• **Aim of the exercise**: Return only the final portion of the entries: the line with "brown pan [644,414,729,516]" and every line after it, each one exact.

** Opening Data section block **

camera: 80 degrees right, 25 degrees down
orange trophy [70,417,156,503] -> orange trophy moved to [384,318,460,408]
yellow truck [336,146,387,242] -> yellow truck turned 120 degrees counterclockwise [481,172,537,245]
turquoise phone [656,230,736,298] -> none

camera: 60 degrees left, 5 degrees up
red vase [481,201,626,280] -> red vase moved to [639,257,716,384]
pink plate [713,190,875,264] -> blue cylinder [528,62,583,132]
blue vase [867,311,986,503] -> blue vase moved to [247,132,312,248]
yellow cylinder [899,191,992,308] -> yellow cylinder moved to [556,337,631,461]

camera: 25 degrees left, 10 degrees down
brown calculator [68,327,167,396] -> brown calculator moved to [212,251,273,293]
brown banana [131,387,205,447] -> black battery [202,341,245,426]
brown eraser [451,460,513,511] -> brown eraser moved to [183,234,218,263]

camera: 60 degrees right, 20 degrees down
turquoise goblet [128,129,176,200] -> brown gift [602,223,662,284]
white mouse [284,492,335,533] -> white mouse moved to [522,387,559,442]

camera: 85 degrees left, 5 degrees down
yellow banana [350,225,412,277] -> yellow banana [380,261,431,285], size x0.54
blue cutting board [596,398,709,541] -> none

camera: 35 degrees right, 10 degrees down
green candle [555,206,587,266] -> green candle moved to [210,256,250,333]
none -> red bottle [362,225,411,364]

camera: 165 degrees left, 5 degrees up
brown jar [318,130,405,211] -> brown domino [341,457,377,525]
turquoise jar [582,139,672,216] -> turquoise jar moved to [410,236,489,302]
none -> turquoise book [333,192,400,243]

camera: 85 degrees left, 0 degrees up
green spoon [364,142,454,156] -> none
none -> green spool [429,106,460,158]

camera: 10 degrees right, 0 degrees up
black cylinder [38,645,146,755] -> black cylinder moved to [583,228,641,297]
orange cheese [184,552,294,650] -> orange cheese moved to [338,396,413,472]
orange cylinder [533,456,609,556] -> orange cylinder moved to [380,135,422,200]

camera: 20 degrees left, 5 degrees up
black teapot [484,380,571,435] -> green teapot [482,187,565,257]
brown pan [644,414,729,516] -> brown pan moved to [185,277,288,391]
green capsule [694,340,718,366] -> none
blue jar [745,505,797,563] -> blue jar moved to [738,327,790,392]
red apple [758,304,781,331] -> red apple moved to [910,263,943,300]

** Closing Data section block **

• **Answer below**:
brown pan [644,414,729,516] -> brown pan moved to [185,277,288,391]
green capsule [694,340,718,366] -> none
blue jar [745,505,797,563] -> blue jar moved to [738,327,790,392]
red apple [758,304,781,331] -> red apple moved to [910,263,943,300]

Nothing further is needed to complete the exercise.